* _REQUIRED ACTION_: In the data, find the word "dumbbell" and copy out every line that has it.

* _RECORDS PROVIDED_:
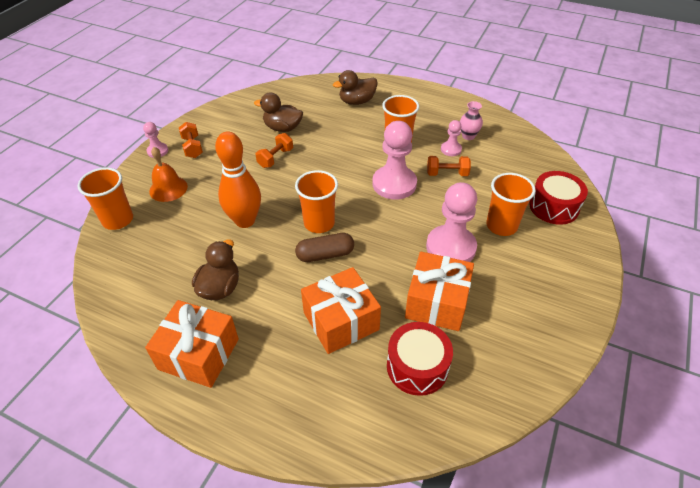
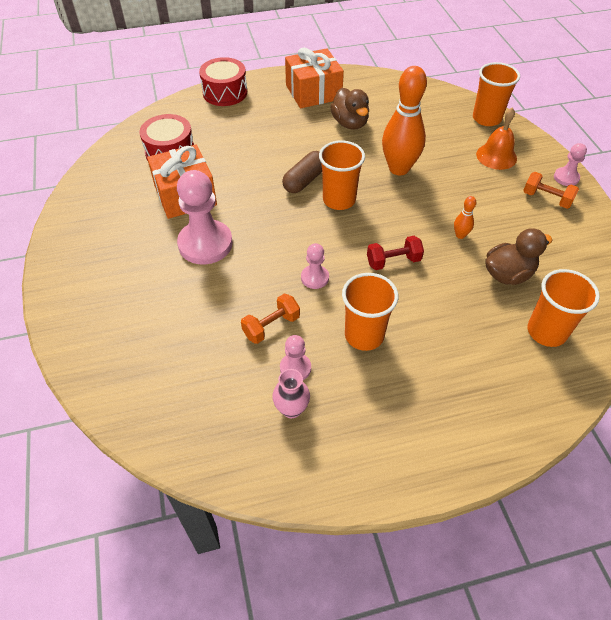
camera: 140 degrees right, 5 degrees up
(275, 158) = (460, 235): orange dumbbell -> orange bowling pin
(335, 167) = (393, 261): none -> red dumbbell
(341, 321) = (245, 149): orange gift -> none
(357, 101) = (489, 376): brown duck -> none
(394, 184) = (315, 278): pink pawn -> pink pawn, size x0.50
(501, 226) = (169, 294): orange cup -> orange cup (546, 332)
(554, 207) = (122, 353): red drum -> red drum (225, 92)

* _EXERCISE SOLUTION_:
(275, 158) = (460, 235): orange dumbbell -> orange bowling pin
(335, 167) = (393, 261): none -> red dumbbell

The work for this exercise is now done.